### [Stored data]
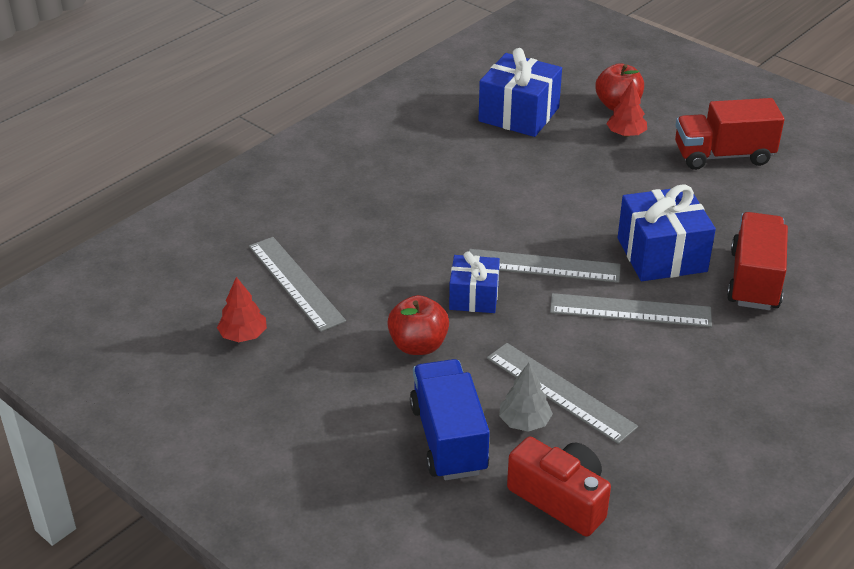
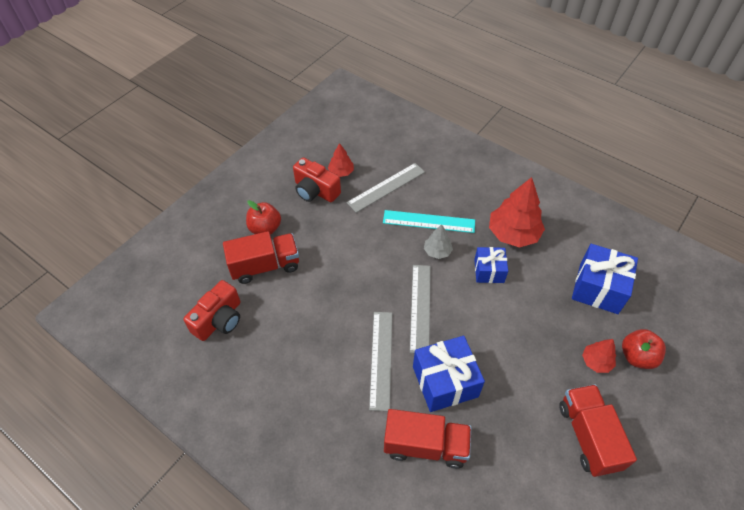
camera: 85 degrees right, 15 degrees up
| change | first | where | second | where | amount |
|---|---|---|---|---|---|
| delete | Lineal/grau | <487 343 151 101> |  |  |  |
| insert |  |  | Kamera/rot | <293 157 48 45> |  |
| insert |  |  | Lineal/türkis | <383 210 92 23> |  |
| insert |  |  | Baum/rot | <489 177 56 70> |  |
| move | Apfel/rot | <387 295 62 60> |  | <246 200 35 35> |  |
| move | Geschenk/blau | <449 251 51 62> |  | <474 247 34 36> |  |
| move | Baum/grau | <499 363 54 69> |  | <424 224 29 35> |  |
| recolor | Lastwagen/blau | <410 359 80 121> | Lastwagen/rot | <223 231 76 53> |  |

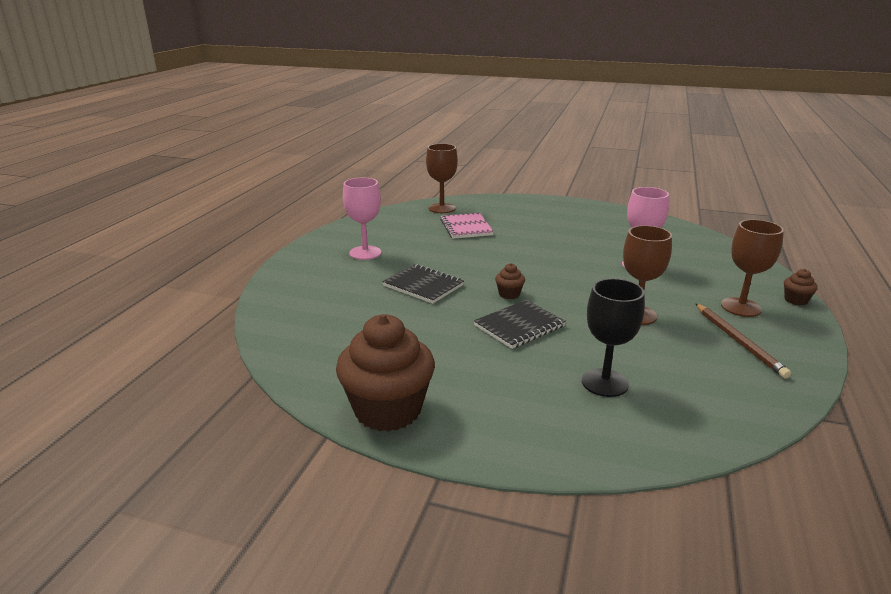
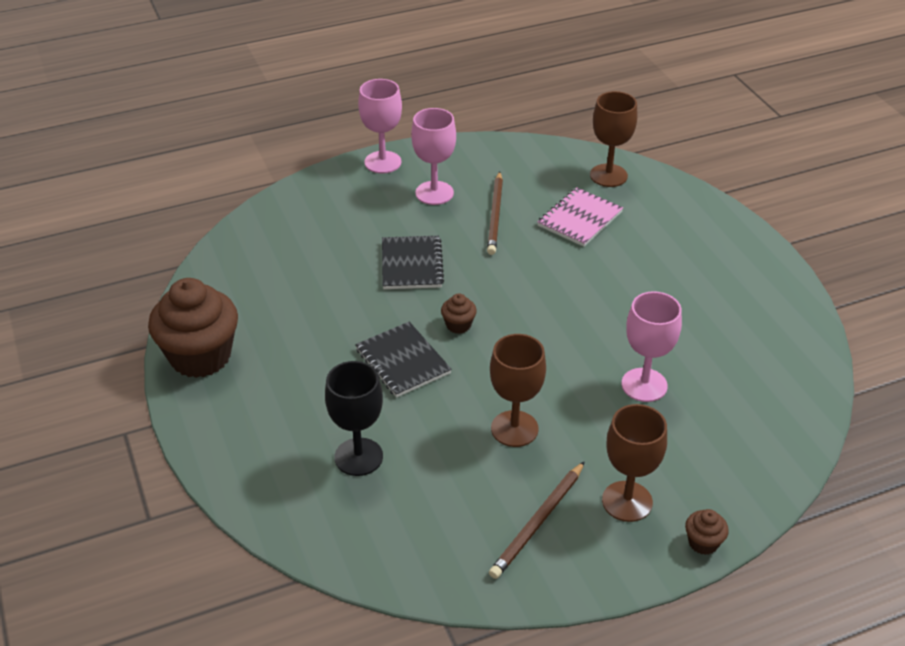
camera: 50 degrees right, 15 degrees up
| change | first | where | second | where | amount |
|---|---|---|---|---|---|
| insert |  |  | Kelch/rosa | <358 79 44 95> |  |
| insert |  |  | Bleistift/braun | <487 171 16 84> |  |
| rotate | Notizbuch/schwarz | <474 300 92 49> |  | <355 322 97 76> | 45 degrees clockwise |

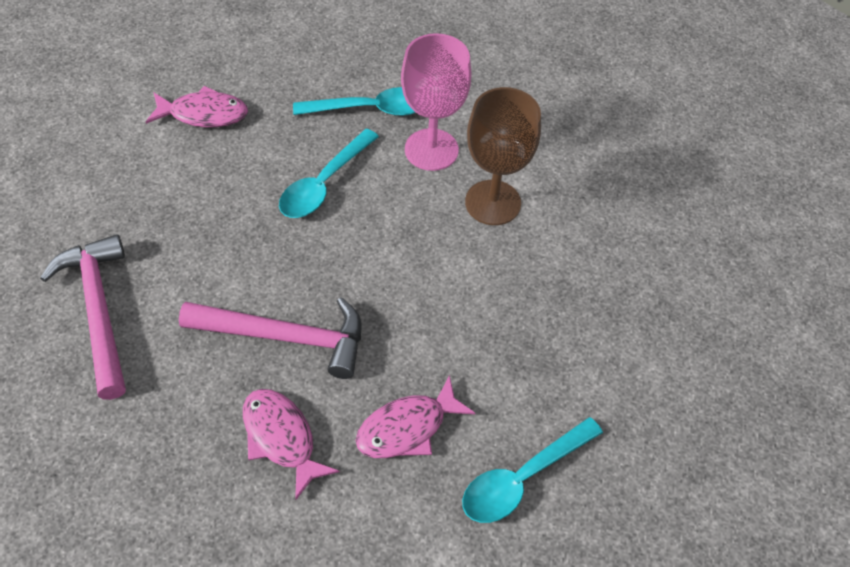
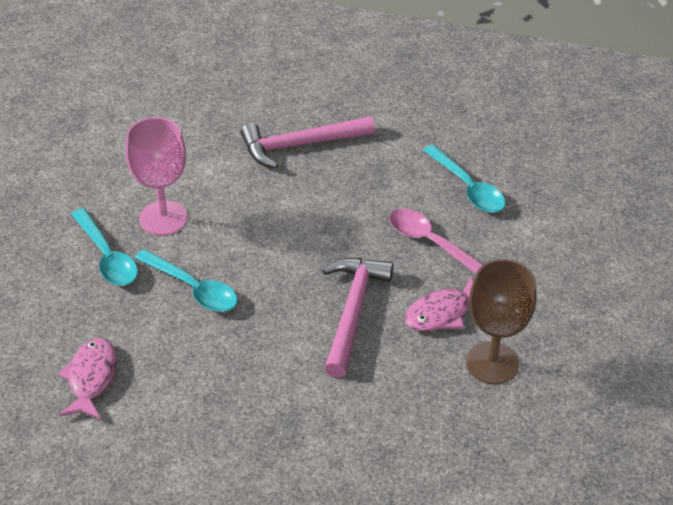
camera: 85 degrees left, 10 degrees down
| change | first | where | second | where | amount |
|---|---|---|---|---|---|
| move | Hammer/rosa | <40 234 86 166> |  | <240 116 135 52> |  |
| move | Kelch/braun | <465 87 76 138> |  | <466 259 71 125> |  |
| replace | Fisch/rosa | <355 375 120 83> | Löffel/rosa | <389 208 94 66> |  |
| rotate | Löffel/türkis | <293 87 123 29> |  | <71 208 67 78> | 150 degrees clockwise |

### [Problem to solve]
Copy out each line of the entries where the word "Lineal" is found.

### [Task response]
| delete | Lineal/grau | <487 343 151 101> |  |  |  |
| insert |  |  | Lineal/türkis | <383 210 92 23> |  |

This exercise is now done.